(Beginning of Data records)

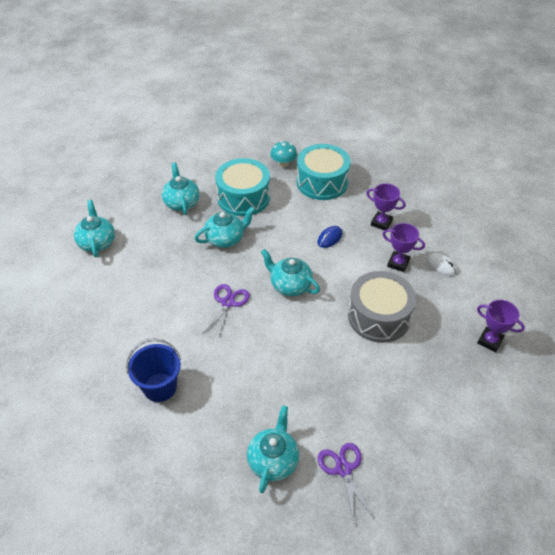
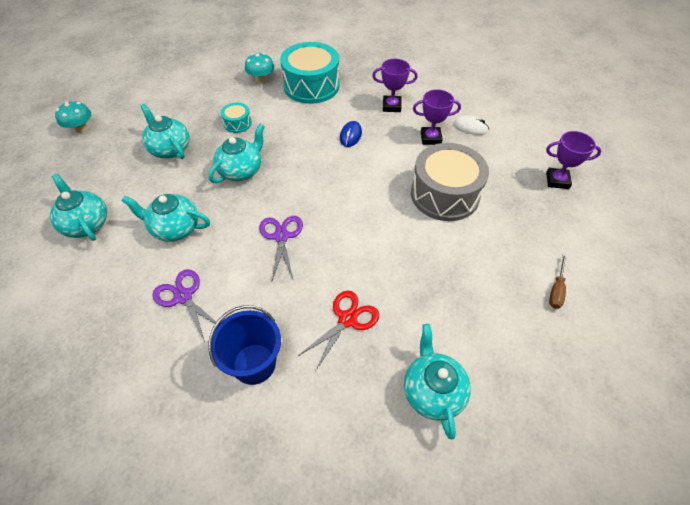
camera: 25 degrees left, 5 degrees up
(126, 164) = (81, 128): none -> turquoise mushroom
(242, 384) = (347, 319): none -> red scissors
(243, 197) = (237, 123): turquoise drum -> turquoise drum, size x0.46
(290, 285) = (338, 195): turquoise teapot -> turquoise teapot (175, 228)
(343, 469) = (509, 366): purple scissors -> purple scissors (183, 296)
(423, 429) = (556, 289): none -> brown screwdriver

(End of Data records)

Repeat the material exactly. Any picture in it should be dropped.

camera: 25 degrees left, 5 degrees up
(126, 164) = (81, 128): none -> turquoise mushroom
(242, 384) = (347, 319): none -> red scissors
(243, 197) = (237, 123): turquoise drum -> turquoise drum, size x0.46
(290, 285) = (338, 195): turquoise teapot -> turquoise teapot (175, 228)
(343, 469) = (509, 366): purple scissors -> purple scissors (183, 296)
(423, 429) = (556, 289): none -> brown screwdriver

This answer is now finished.